### TASK DIRECTIONS
Could you retype all of the entries exactly, without their pictures?

### DATA
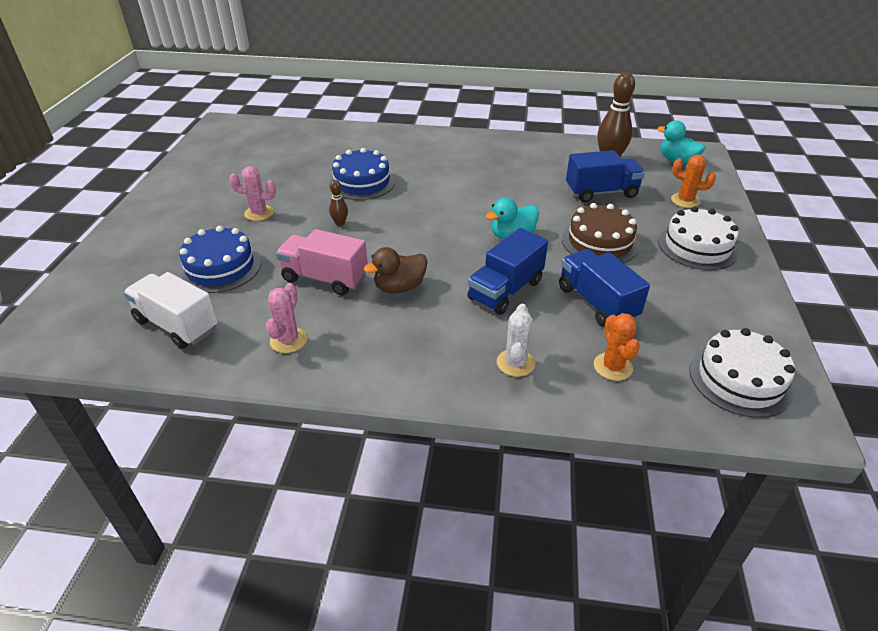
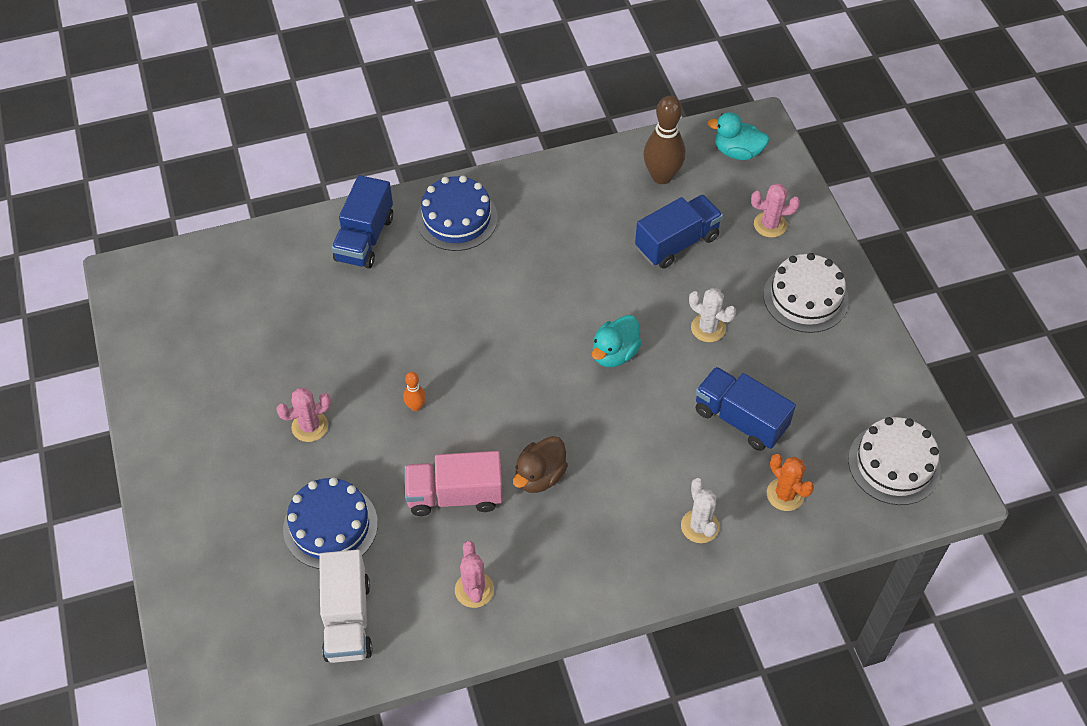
camera: 25 degrees left, 15 degrees up
(177, 325) = (347, 619): white truck -> white truck turned 105 degrees counterclockwise
(340, 223) = (416, 406): brown bowling pin -> orange bowling pin
(362, 182) = (396, 326): blue cake -> blue cake (457, 218)
(505, 290) = (646, 437): blue truck -> blue truck (364, 238)
(600, 242) = (708, 328): brown cake -> white cactus
(685, 201) = (770, 225): orange cactus -> pink cactus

### WORKED SOLUTION
camera: 25 degrees left, 15 degrees up
(177, 325) = (347, 619): white truck -> white truck turned 105 degrees counterclockwise
(340, 223) = (416, 406): brown bowling pin -> orange bowling pin
(362, 182) = (396, 326): blue cake -> blue cake (457, 218)
(505, 290) = (646, 437): blue truck -> blue truck (364, 238)
(600, 242) = (708, 328): brown cake -> white cactus
(685, 201) = (770, 225): orange cactus -> pink cactus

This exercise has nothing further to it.